**WHAT THE EXERCISE ASKS**
Pick out every line below that contains the string "stool" and copy each one in full. Case counts.

**SOURCE MATERIAL**
%%
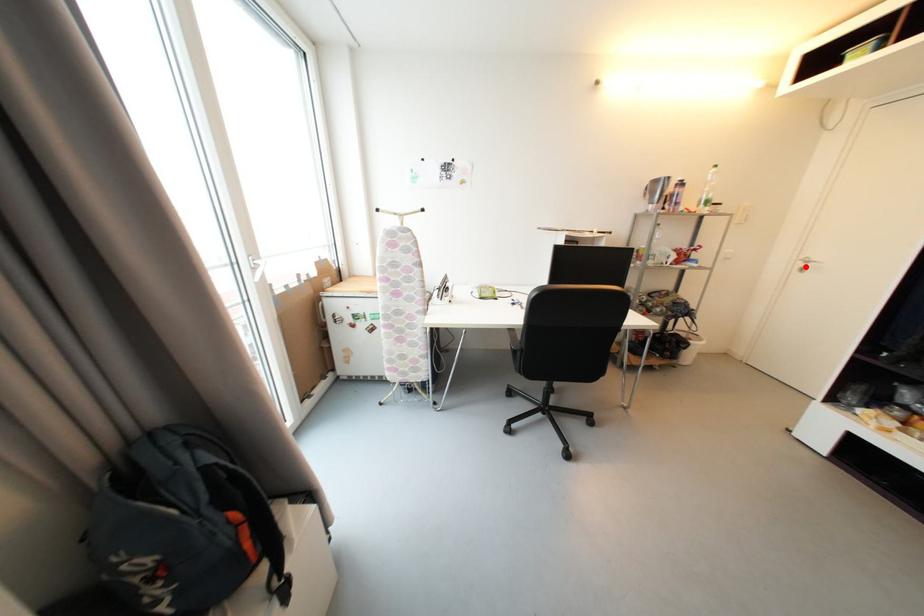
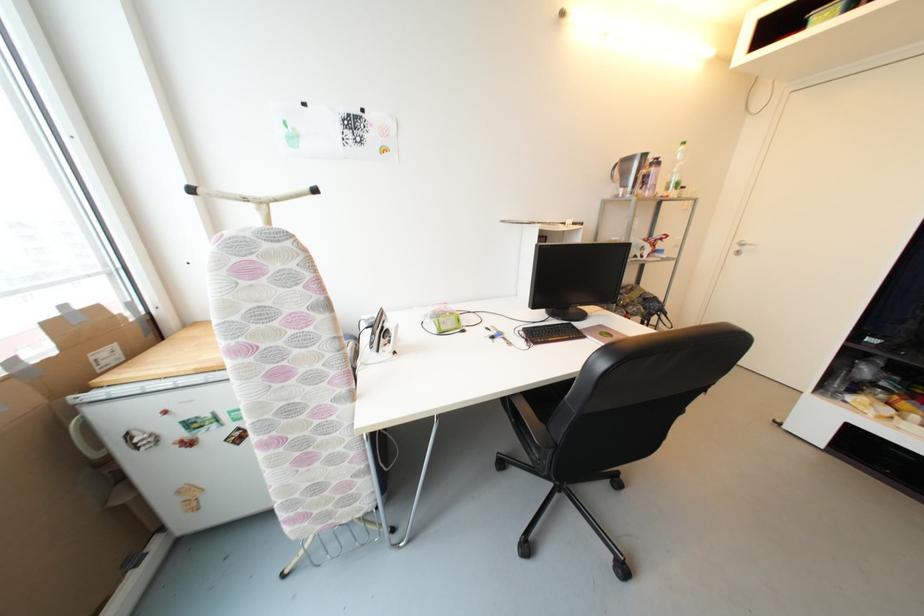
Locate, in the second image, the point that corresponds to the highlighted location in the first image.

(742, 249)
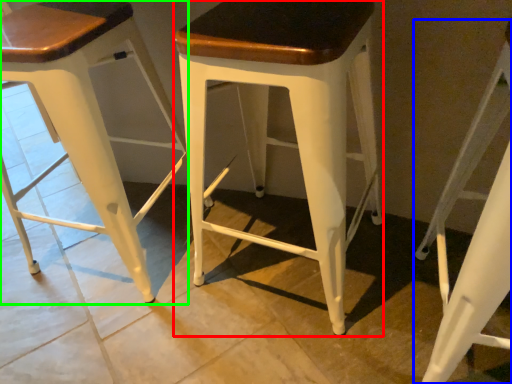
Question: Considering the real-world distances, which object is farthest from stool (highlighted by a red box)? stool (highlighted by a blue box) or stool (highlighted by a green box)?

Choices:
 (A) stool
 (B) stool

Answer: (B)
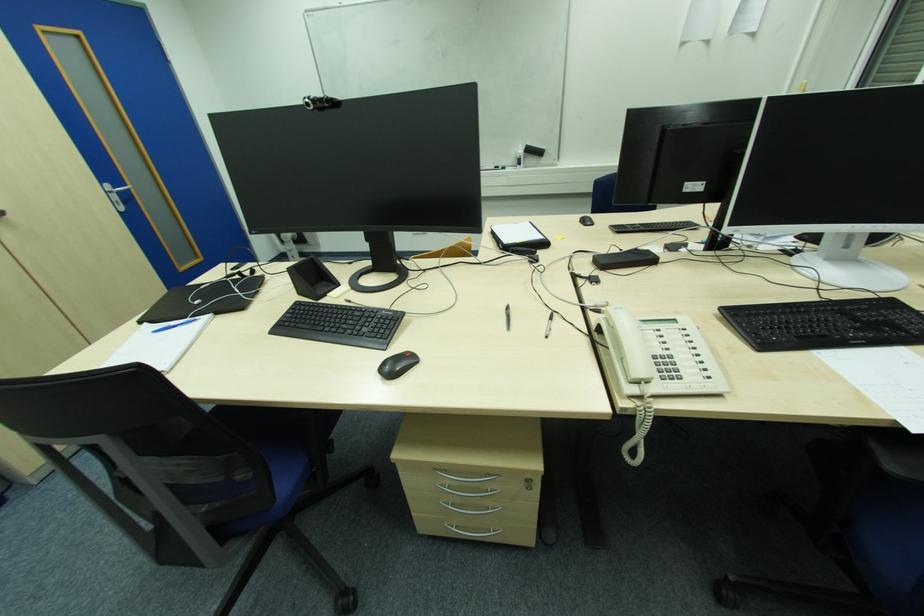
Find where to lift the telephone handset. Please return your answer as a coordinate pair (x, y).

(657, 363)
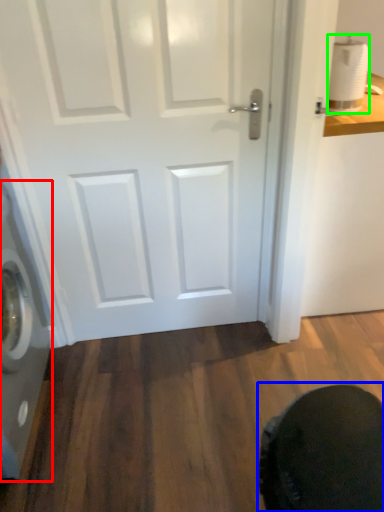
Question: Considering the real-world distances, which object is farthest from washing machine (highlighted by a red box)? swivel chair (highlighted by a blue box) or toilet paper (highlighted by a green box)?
%%
**THE OUTPUT**
Question: Considering the real-world distances, which object is farthest from stool (highlighted by a red box)? stool (highlighted by a blue box) or stool (highlighted by a green box)?
 (A) stool
 (B) stool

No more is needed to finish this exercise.